WORK ORDER
Leave out the pictures and copy every record exactly.

TASK DATA
^^^^

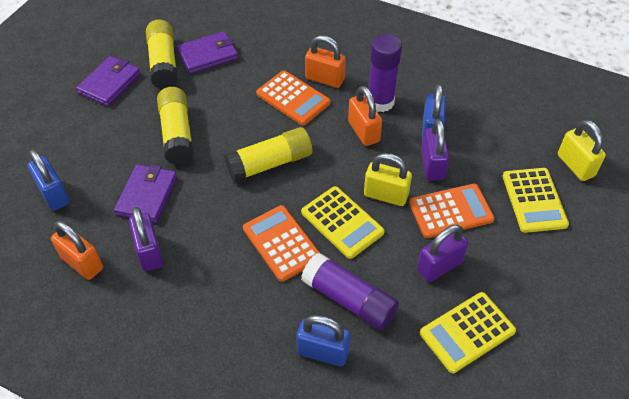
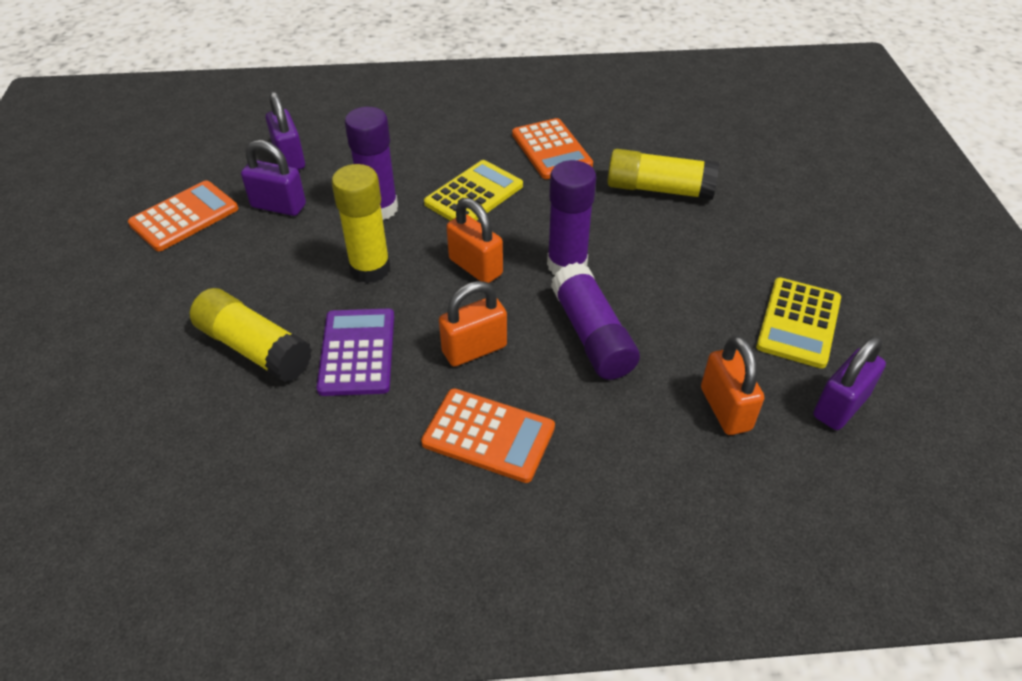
blue padlock: 3 -> 0
purple calculator: 0 -> 1
purple glue stick: 2 -> 3
purple wallet: 3 -> 0
yellow calculator: 3 -> 2
yellow padlock: 2 -> 0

^^^^

ANSWER TO THIS TASK
blue padlock: 3 -> 0
purple calculator: 0 -> 1
purple glue stick: 2 -> 3
purple wallet: 3 -> 0
yellow calculator: 3 -> 2
yellow padlock: 2 -> 0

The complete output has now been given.